(What needs to be done)
Leave the pictures out and repeat the rest of the data below exactly.

(Given data)
※

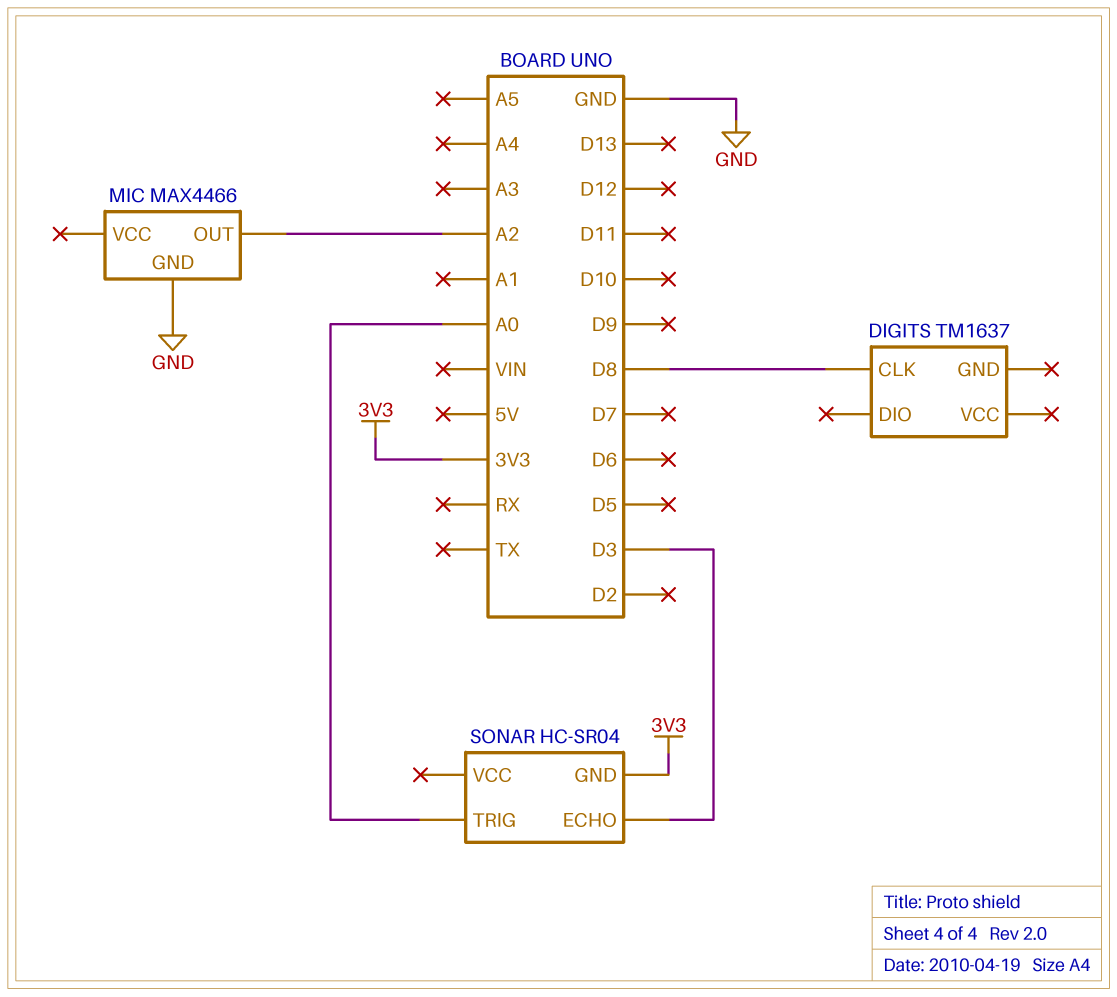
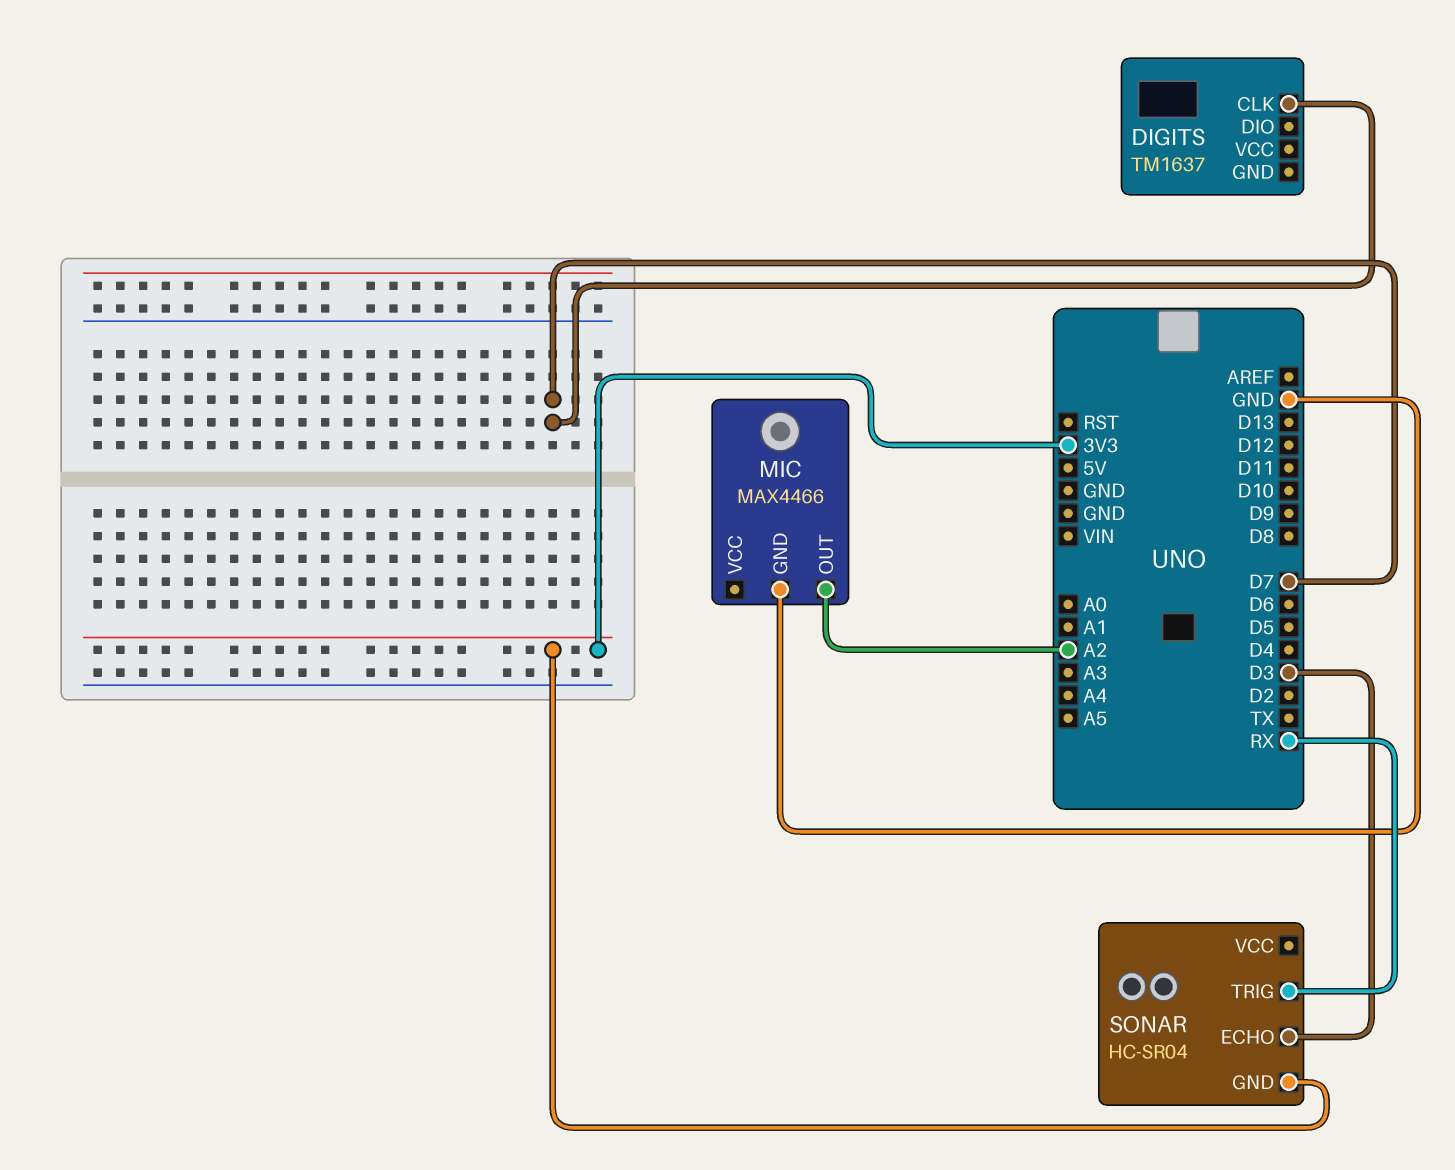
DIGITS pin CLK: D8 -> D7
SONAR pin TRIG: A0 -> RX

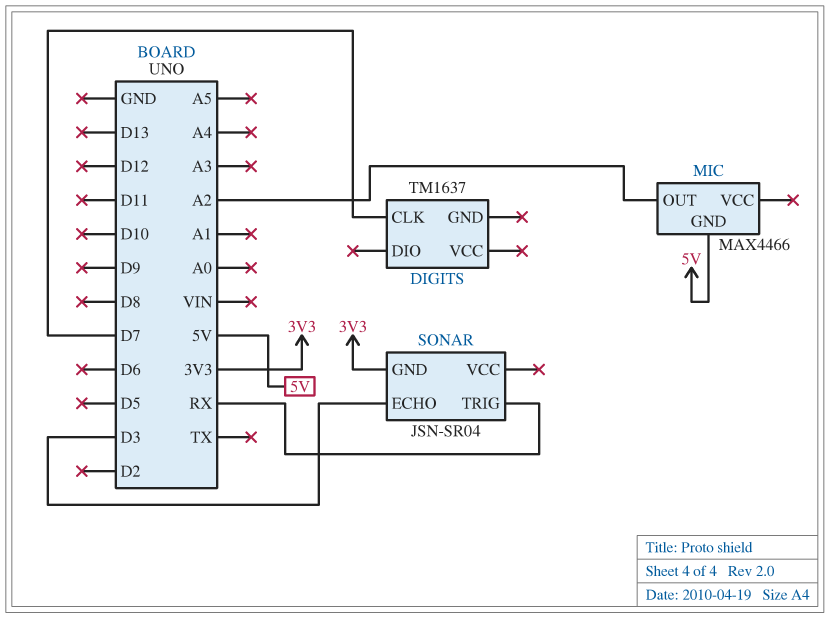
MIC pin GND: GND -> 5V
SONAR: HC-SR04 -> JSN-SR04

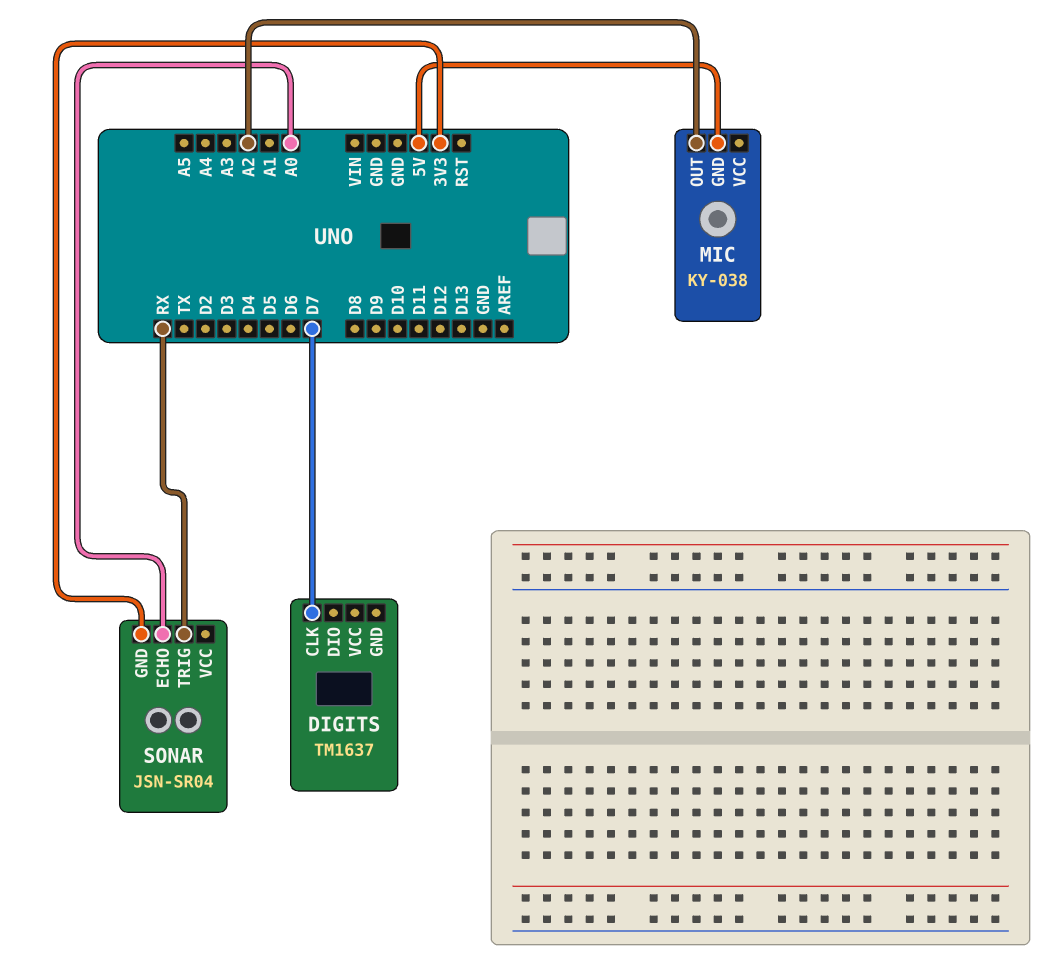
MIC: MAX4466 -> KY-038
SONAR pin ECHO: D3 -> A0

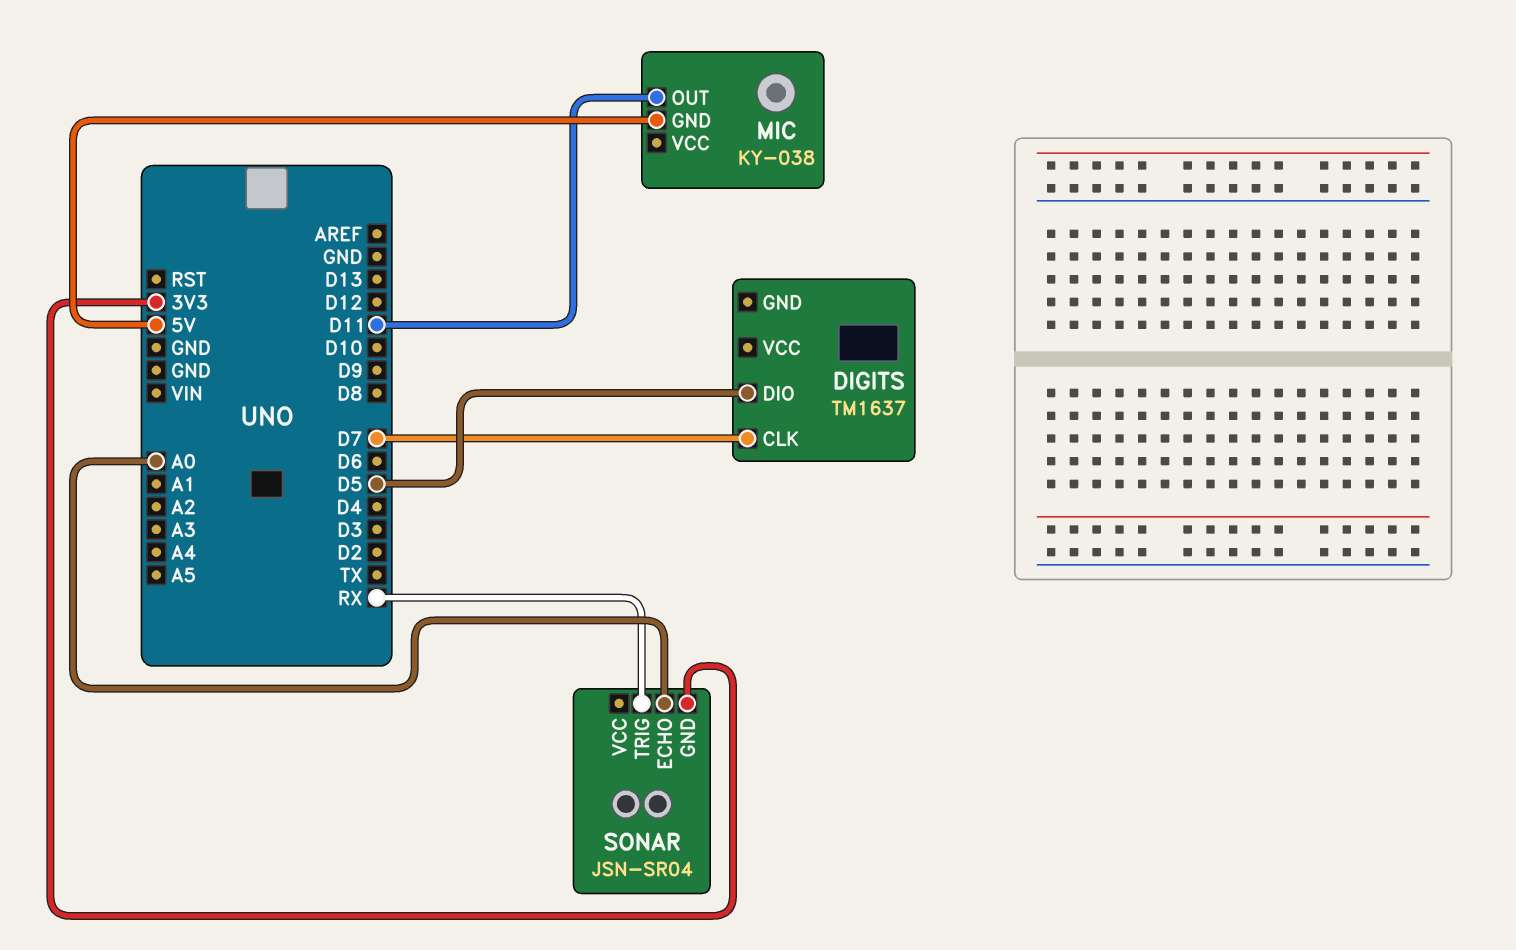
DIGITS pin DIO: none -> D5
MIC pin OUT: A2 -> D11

※

(The answer)
DIGITS pin CLK: D8 -> D7
SONAR pin TRIG: A0 -> RX

MIC pin GND: GND -> 5V
SONAR: HC-SR04 -> JSN-SR04

MIC: MAX4466 -> KY-038
SONAR pin ECHO: D3 -> A0

DIGITS pin DIO: none -> D5
MIC pin OUT: A2 -> D11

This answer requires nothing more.